RECORDS FOR THIS TASK:

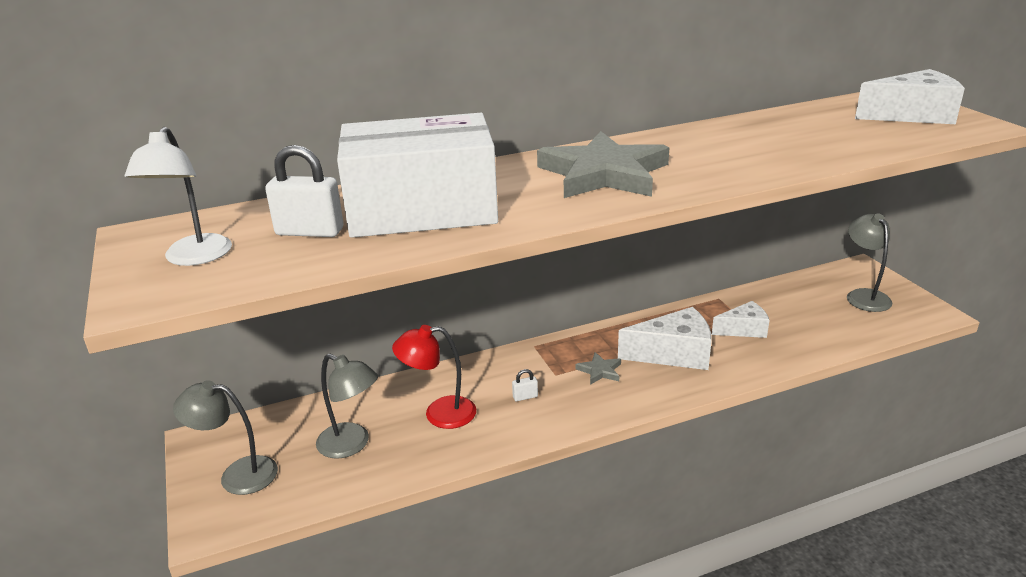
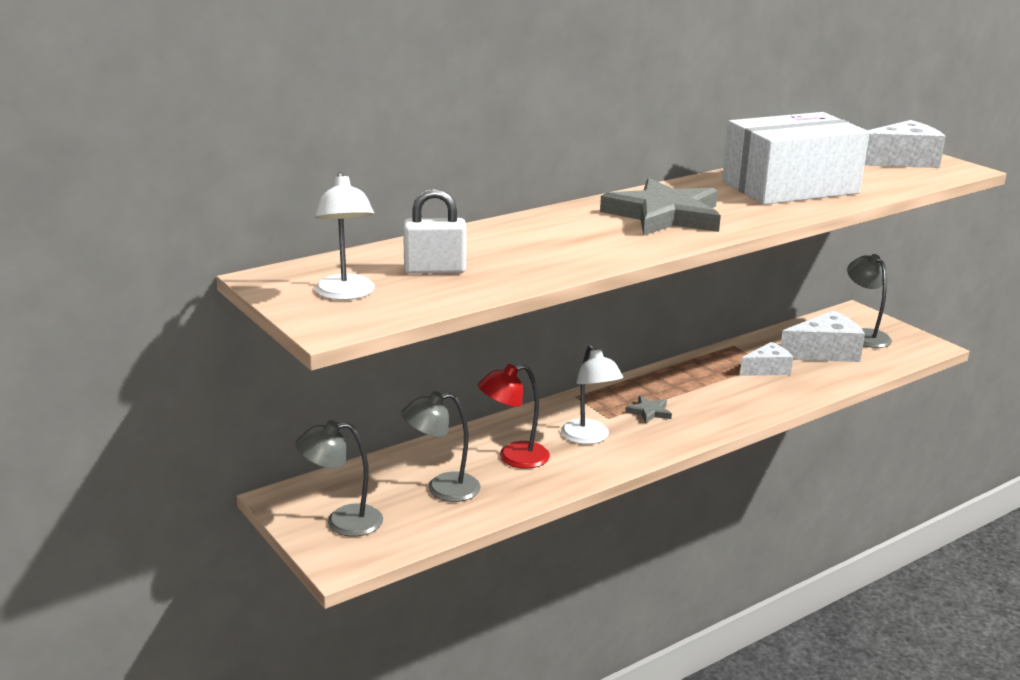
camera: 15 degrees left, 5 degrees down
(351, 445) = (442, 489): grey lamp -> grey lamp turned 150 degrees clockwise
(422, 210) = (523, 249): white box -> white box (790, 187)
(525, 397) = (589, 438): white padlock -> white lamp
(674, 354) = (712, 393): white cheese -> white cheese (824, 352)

WORK TASK:
Among the lines above, find those holding "lamp" and copy each one.

OUTPUT OF THE EXERCISE:
(351, 445) = (442, 489): grey lamp -> grey lamp turned 150 degrees clockwise
(525, 397) = (589, 438): white padlock -> white lamp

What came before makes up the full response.